*** Block opens ***

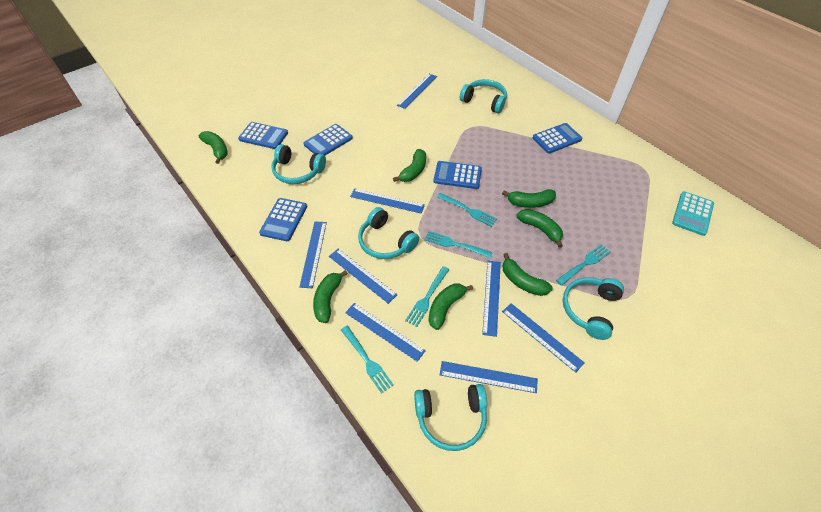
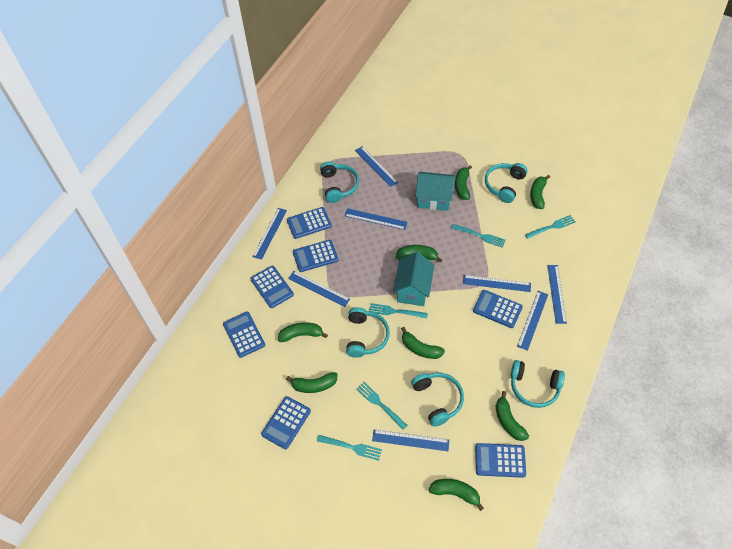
blue calculator: [238,122,288,149] [259,198,307,241] [303,124,353,155] [434,161,482,189] [533,123,582,154] = 5 -> [223,312,265,358] [250,266,294,308] [261,396,311,449] [287,207,332,239] [293,240,338,272] [473,290,523,328] [475,443,526,478] = 7
green banana: [199,131,228,164] [313,270,348,323] [393,149,426,182] [429,284,473,330] [502,189,556,208] [503,253,553,296] [517,209,563,248] = 7 -> [278,322,328,342] [286,372,338,393] [396,245,442,263] [401,327,445,359] [429,479,484,511] [455,165,472,200] [496,391,529,441] [530,175,550,209] = 8
turquoise calculator: [672,192,714,236] = 1 -> none = 0
turquoise house: none = 0 -> [393,252,434,306] [416,172,455,211] = 2

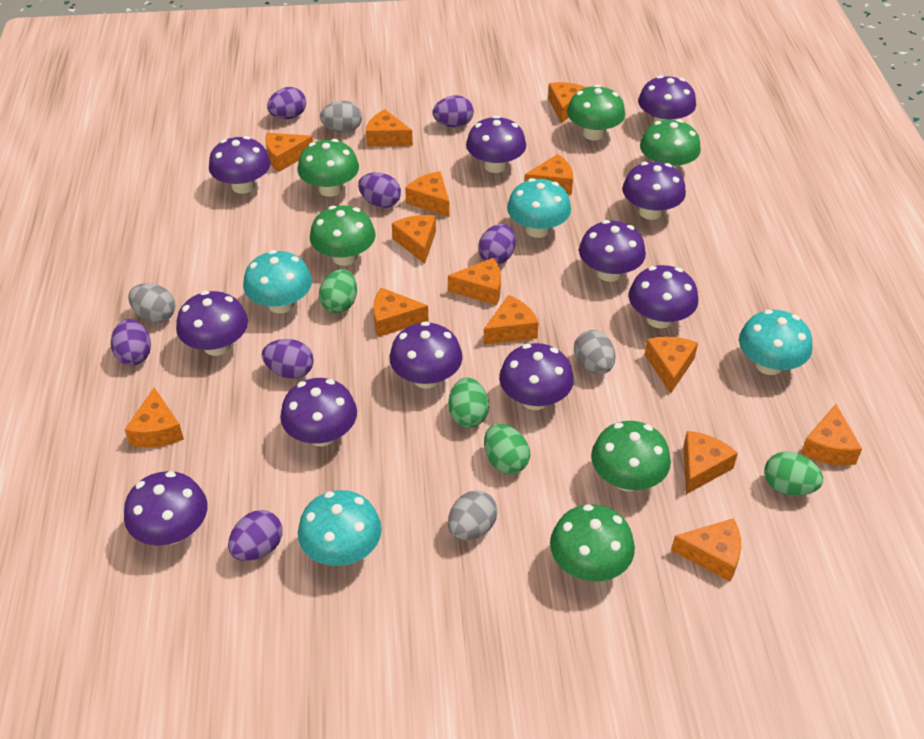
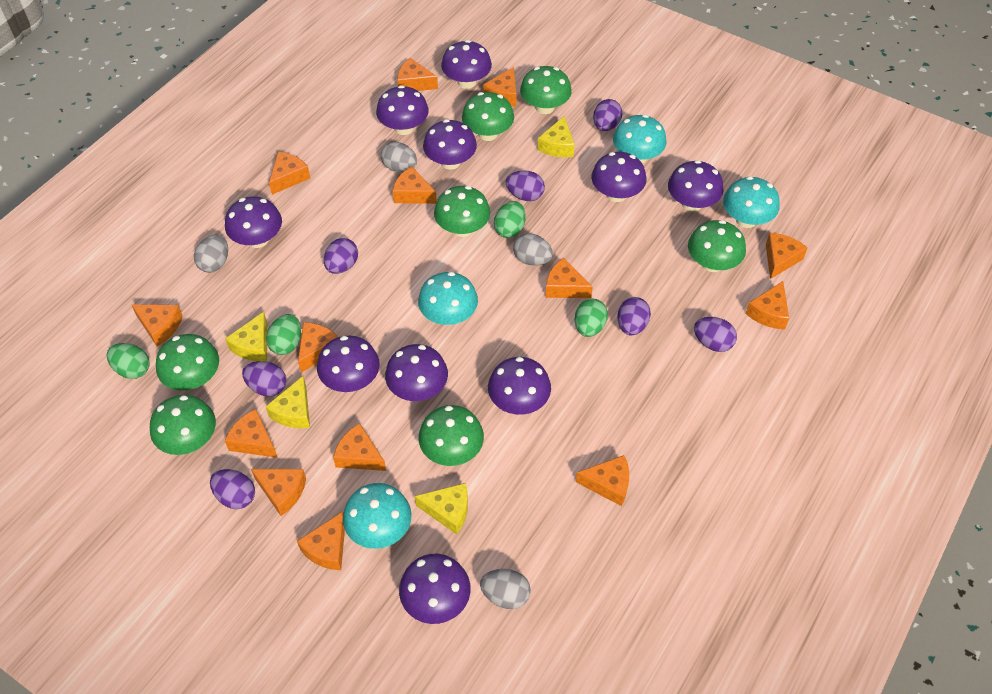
green mushroom: [298,139,359,197] [310,205,376,266] [550,504,635,582] [567,84,625,140] [591,421,671,491] [640,119,701,170] = 6 -> [150,395,216,455] [156,334,219,390] [419,405,484,466] [434,186,490,237] [462,92,514,141] [520,66,572,114] [688,220,746,272] = 7
purple mushroom: [124,471,207,546] [176,291,248,356] [209,136,271,194] [280,378,357,447] [389,321,463,389] [466,116,526,173] [499,343,574,410] [579,220,646,282] [622,162,686,220] [629,265,698,328] [638,75,696,124] = 11 -> [225,196,282,248] [317,336,380,392] [376,85,429,135] [385,344,448,401] [399,554,471,624] [423,119,477,170] [441,40,492,89] [488,357,551,415] [591,152,646,202] [668,160,724,212] = 10
yellow cheese: none = 0 -> [225,312,267,361] [265,376,310,428] [414,483,468,534] [537,116,575,157] = 4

*** Block closes ***

(Required work) Print once more, exactly, the lines that start at the top of the records above and end at the line with "turquoise house: none", skipping all pictures.

(Answer to this exercise)
blue calculator: [238,122,288,149] [259,198,307,241] [303,124,353,155] [434,161,482,189] [533,123,582,154] = 5 -> [223,312,265,358] [250,266,294,308] [261,396,311,449] [287,207,332,239] [293,240,338,272] [473,290,523,328] [475,443,526,478] = 7
green banana: [199,131,228,164] [313,270,348,323] [393,149,426,182] [429,284,473,330] [502,189,556,208] [503,253,553,296] [517,209,563,248] = 7 -> [278,322,328,342] [286,372,338,393] [396,245,442,263] [401,327,445,359] [429,479,484,511] [455,165,472,200] [496,391,529,441] [530,175,550,209] = 8
turquoise calculator: [672,192,714,236] = 1 -> none = 0
turquoise house: none = 0 -> [393,252,434,306] [416,172,455,211] = 2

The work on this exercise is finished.